### Requirement
Type out every entry again, character for character.

(Stored data entries)
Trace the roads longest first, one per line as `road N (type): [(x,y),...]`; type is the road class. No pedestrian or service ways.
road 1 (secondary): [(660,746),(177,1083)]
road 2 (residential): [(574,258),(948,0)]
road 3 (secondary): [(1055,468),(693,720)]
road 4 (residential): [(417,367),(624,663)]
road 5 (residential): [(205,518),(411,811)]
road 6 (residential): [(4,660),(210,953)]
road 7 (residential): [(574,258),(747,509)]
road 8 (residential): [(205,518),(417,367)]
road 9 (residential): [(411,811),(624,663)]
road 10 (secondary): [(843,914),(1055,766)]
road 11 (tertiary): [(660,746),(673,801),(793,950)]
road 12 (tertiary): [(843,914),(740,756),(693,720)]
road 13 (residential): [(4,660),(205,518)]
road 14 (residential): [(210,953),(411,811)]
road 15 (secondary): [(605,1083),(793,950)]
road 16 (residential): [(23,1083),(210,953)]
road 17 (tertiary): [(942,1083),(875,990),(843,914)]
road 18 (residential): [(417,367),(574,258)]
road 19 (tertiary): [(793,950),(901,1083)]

### Answer to this problem
Trace the roads longest first, one per line as `road N (type): [(x,y),...]`; type is the road class. No pedestrian or service ways.
road 1 (secondary): [(660,746),(177,1083)]
road 2 (residential): [(574,258),(948,0)]
road 3 (secondary): [(1055,468),(693,720)]
road 4 (residential): [(417,367),(624,663)]
road 5 (residential): [(205,518),(411,811)]
road 6 (residential): [(4,660),(210,953)]
road 7 (residential): [(574,258),(747,509)]
road 8 (residential): [(205,518),(417,367)]
road 9 (residential): [(411,811),(624,663)]
road 10 (secondary): [(843,914),(1055,766)]
road 11 (tertiary): [(660,746),(673,801),(793,950)]
road 12 (tertiary): [(843,914),(740,756),(693,720)]
road 13 (residential): [(4,660),(205,518)]
road 14 (residential): [(210,953),(411,811)]
road 15 (secondary): [(605,1083),(793,950)]
road 16 (residential): [(23,1083),(210,953)]
road 17 (tertiary): [(942,1083),(875,990),(843,914)]
road 18 (residential): [(417,367),(574,258)]
road 19 (tertiary): [(793,950),(901,1083)]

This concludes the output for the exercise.